Provided records:
────────────────────

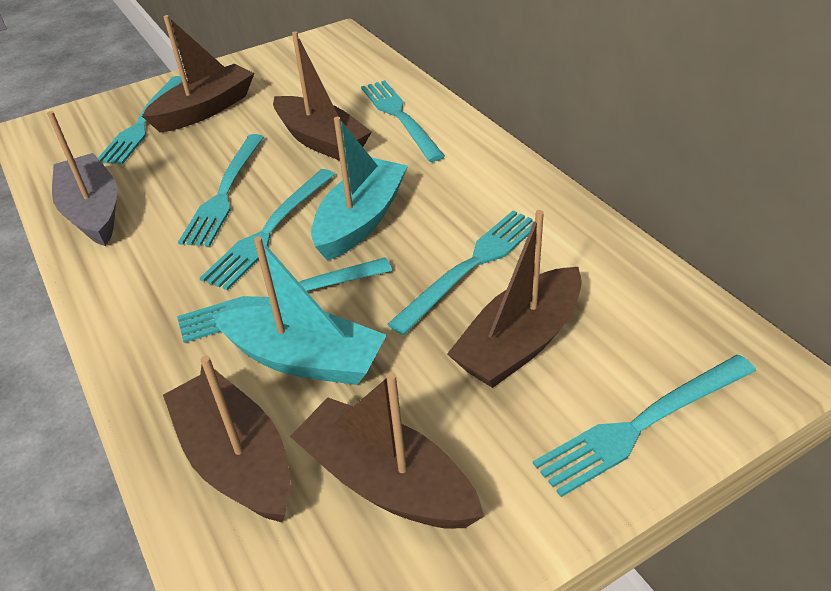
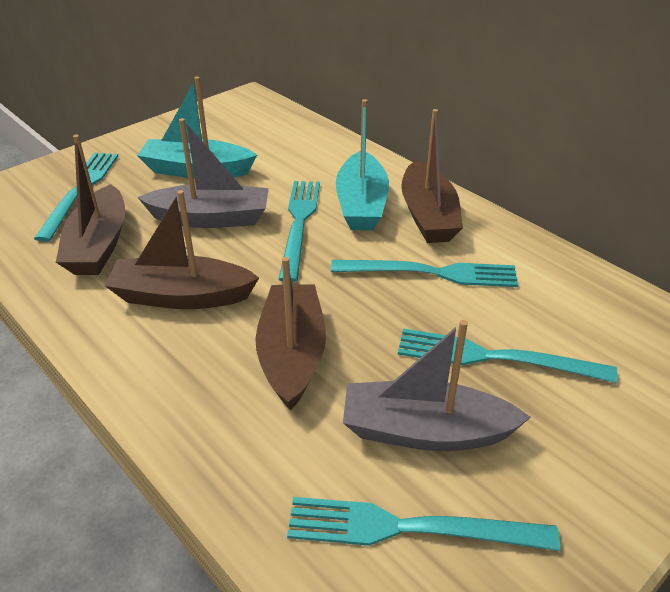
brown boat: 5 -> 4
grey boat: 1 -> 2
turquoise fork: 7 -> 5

────────────────────

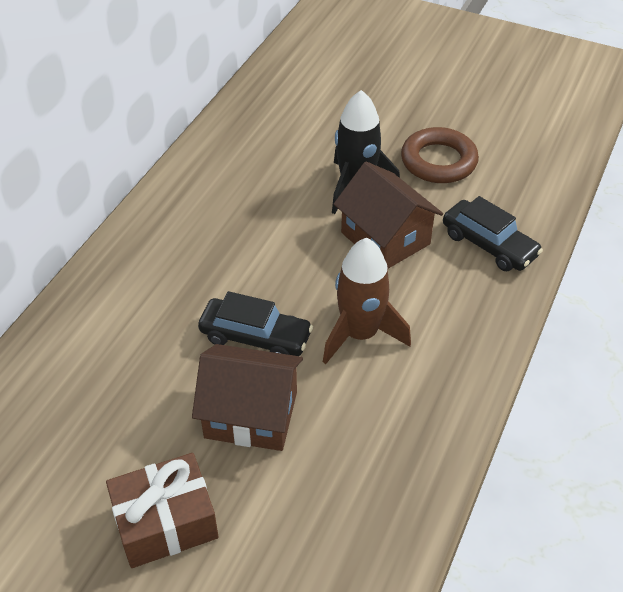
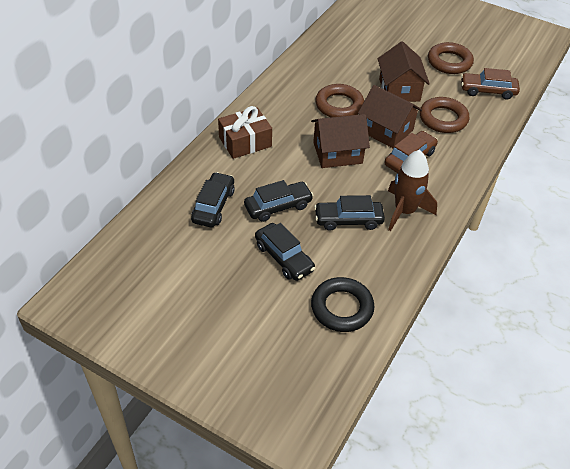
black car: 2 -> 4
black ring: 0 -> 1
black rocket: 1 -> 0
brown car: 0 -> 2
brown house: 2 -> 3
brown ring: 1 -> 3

────────────────────

What is being asked: Each line above where the word "black" occurs should be copied out.

Exercise answer:
black car: 2 -> 4
black ring: 0 -> 1
black rocket: 1 -> 0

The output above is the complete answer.